[ASSIGNMENT]: Return all the entries below exactly, except for the images they hold.
-------------------------
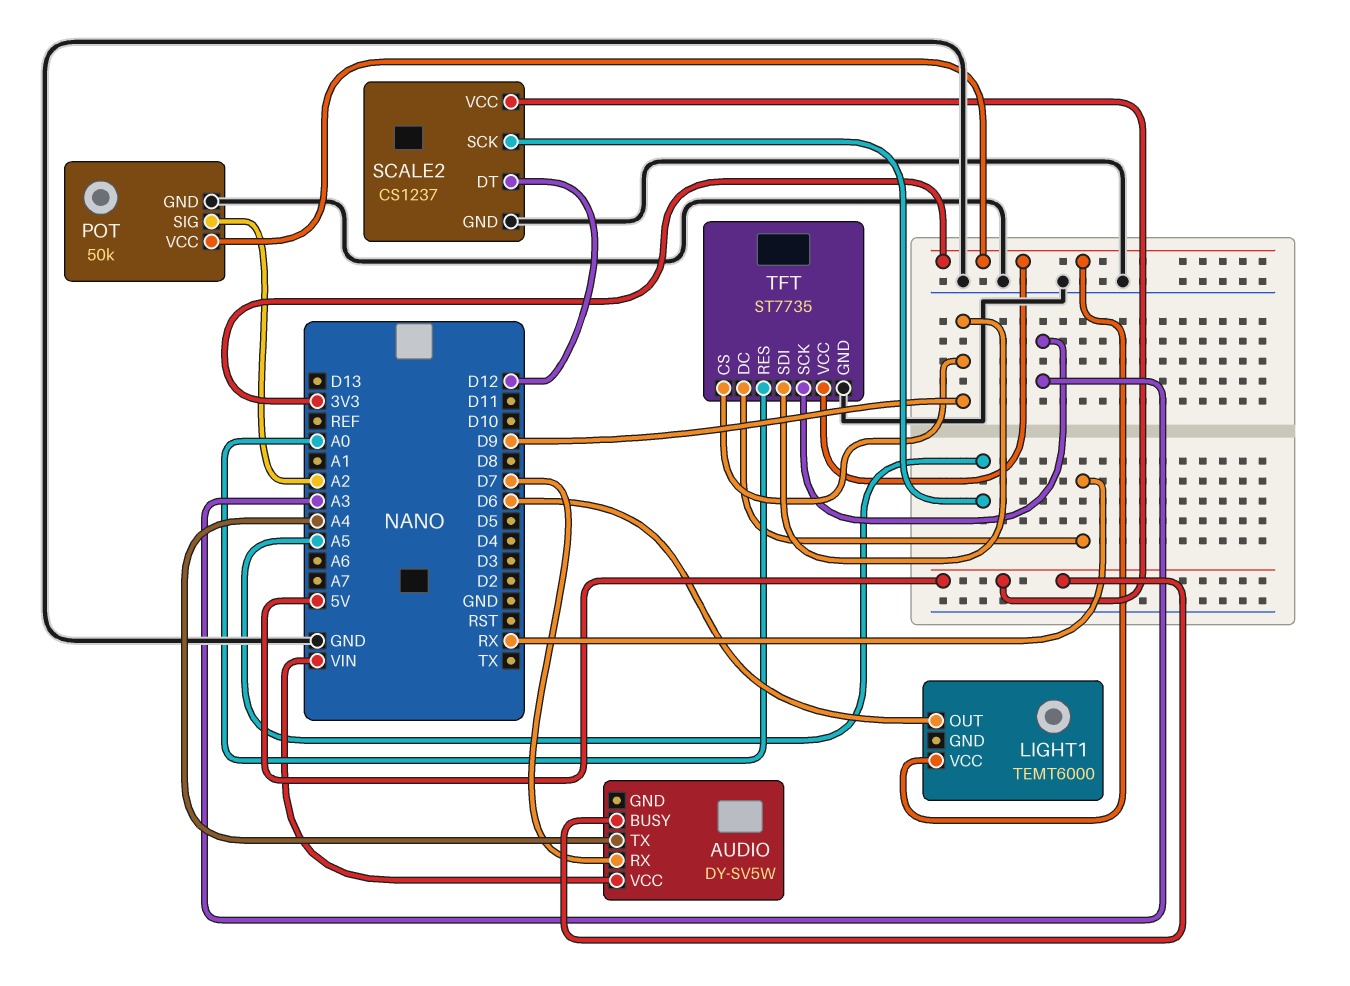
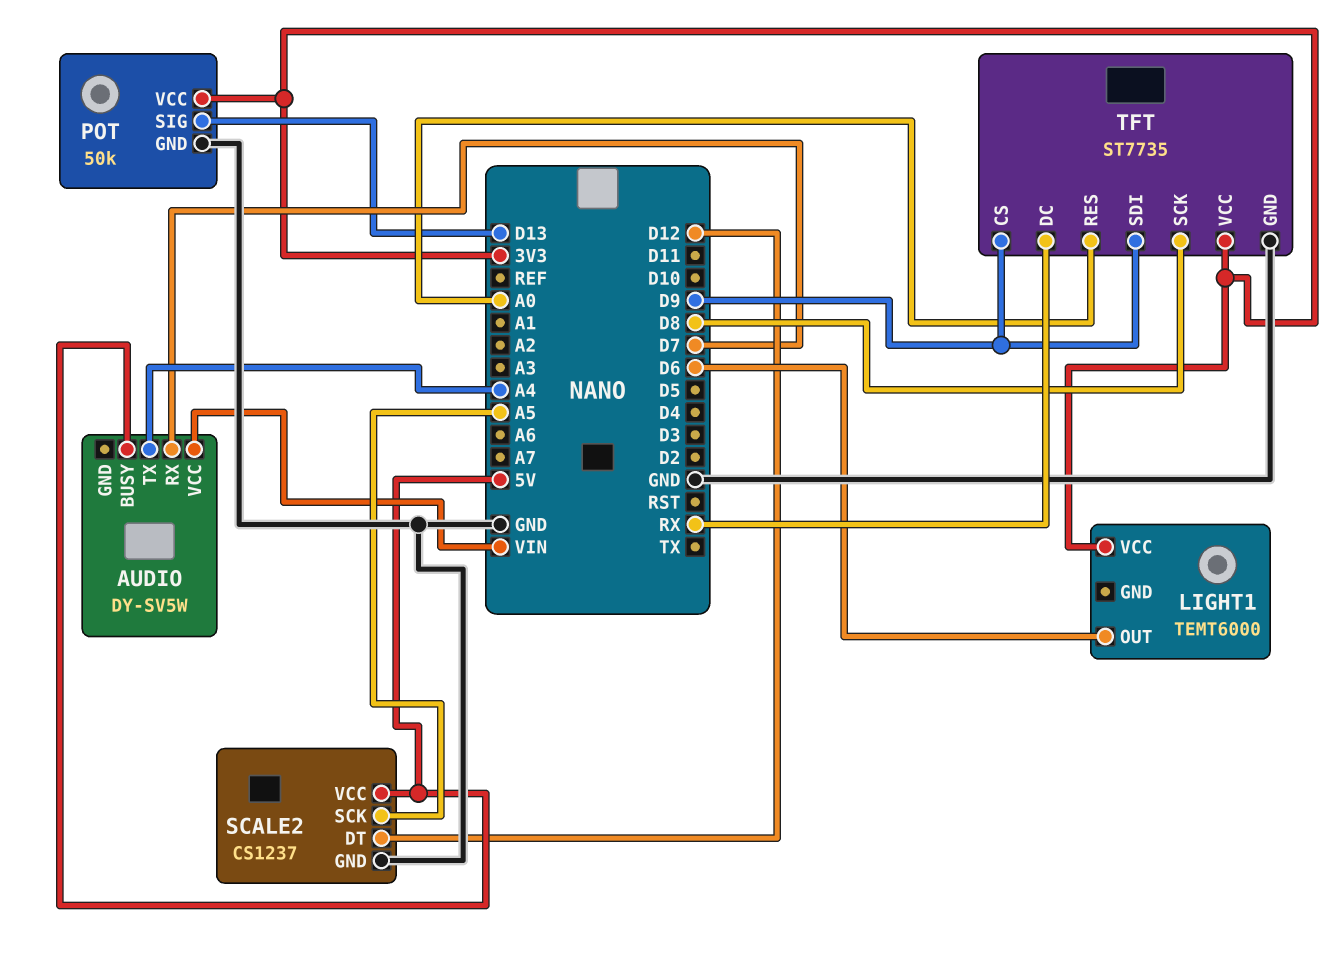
POT pin SIG: A2 -> D13
TFT pin SCK: A3 -> D8

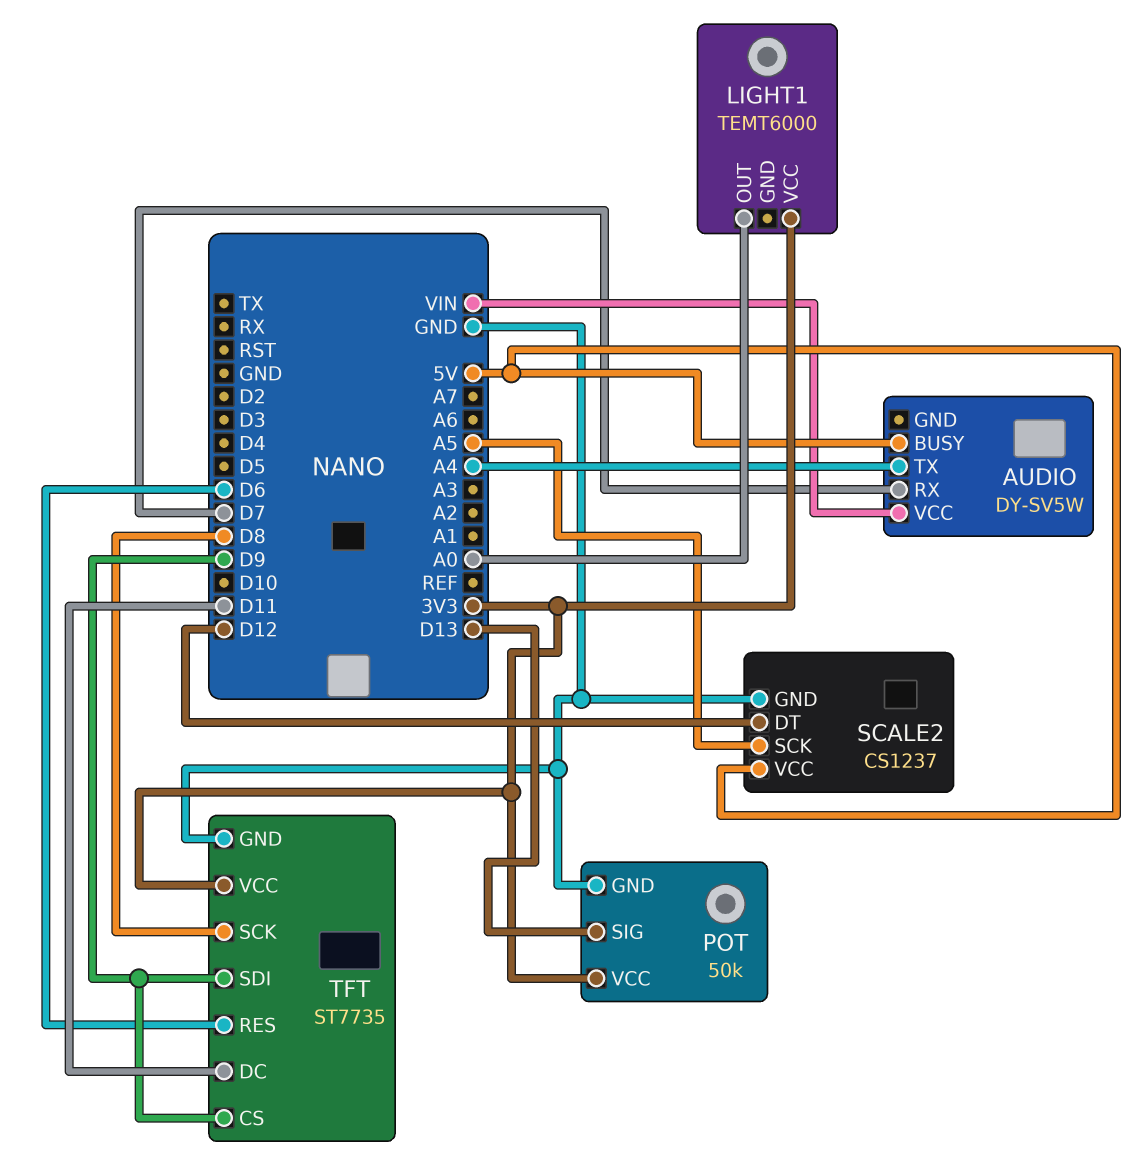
LIGHT1 pin OUT: D6 -> A0
TFT pin DC: RX -> D11
TFT pin RES: A0 -> D6

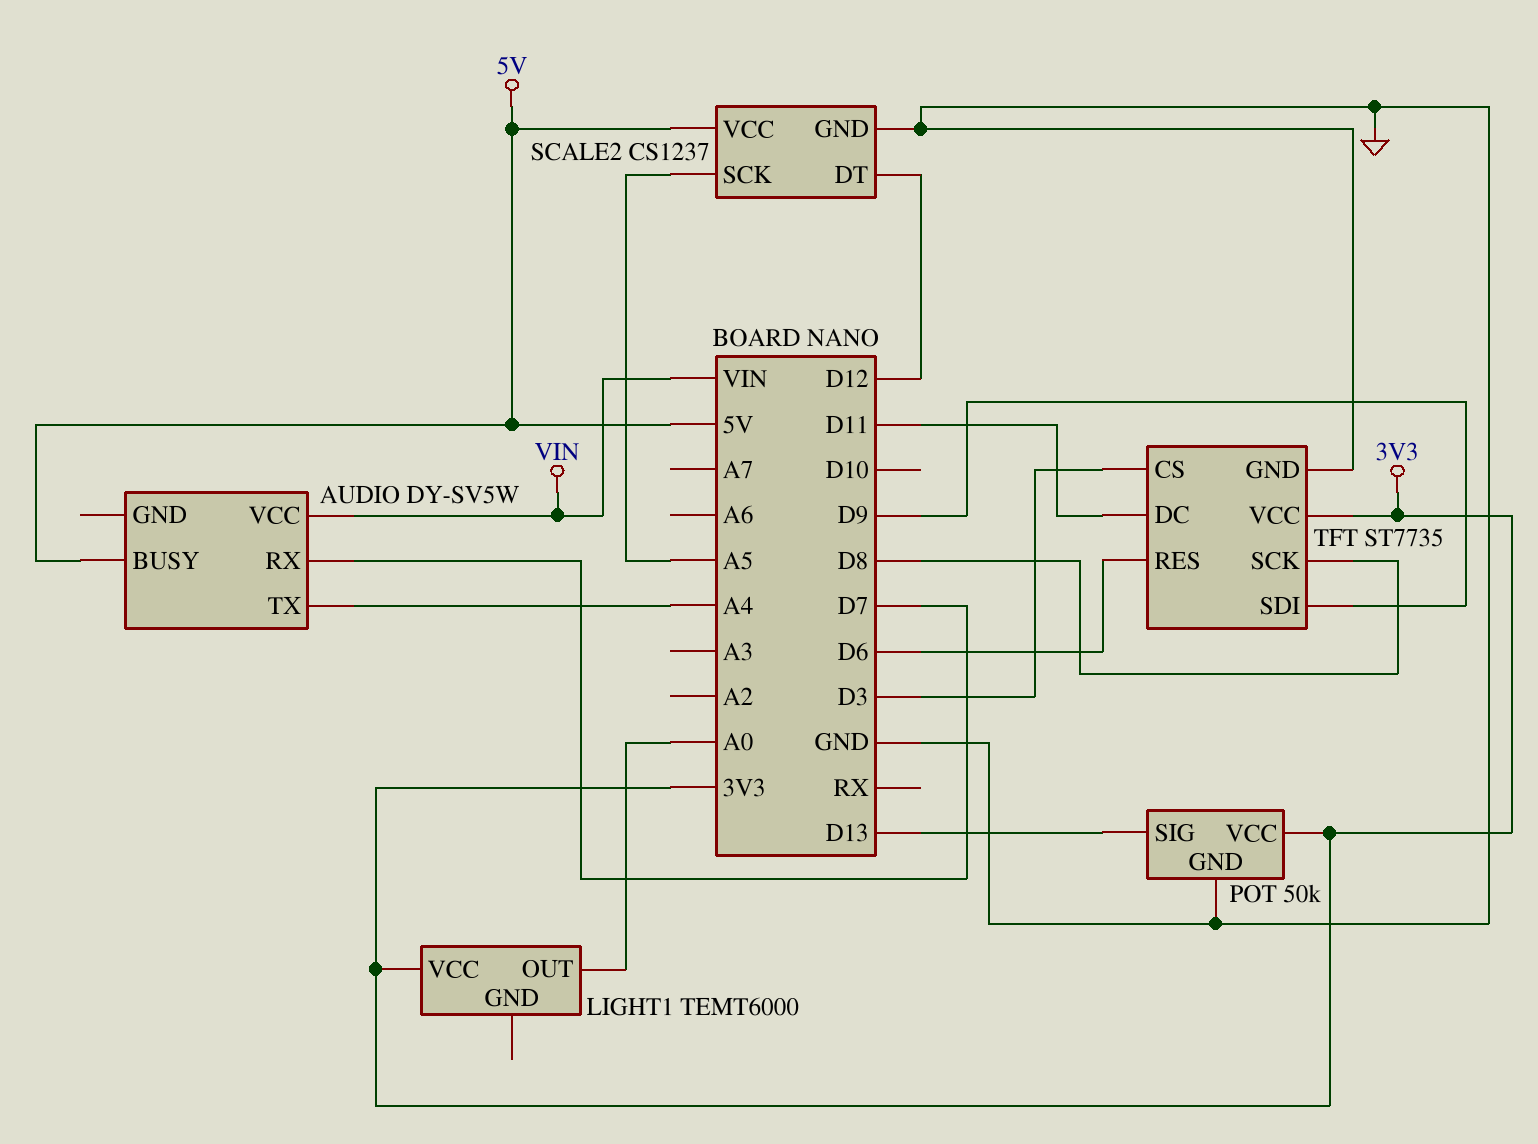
TFT pin CS: D9 -> D3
-------------------------
[ANSWER]:
POT pin SIG: A2 -> D13
TFT pin SCK: A3 -> D8

LIGHT1 pin OUT: D6 -> A0
TFT pin DC: RX -> D11
TFT pin RES: A0 -> D6

TFT pin CS: D9 -> D3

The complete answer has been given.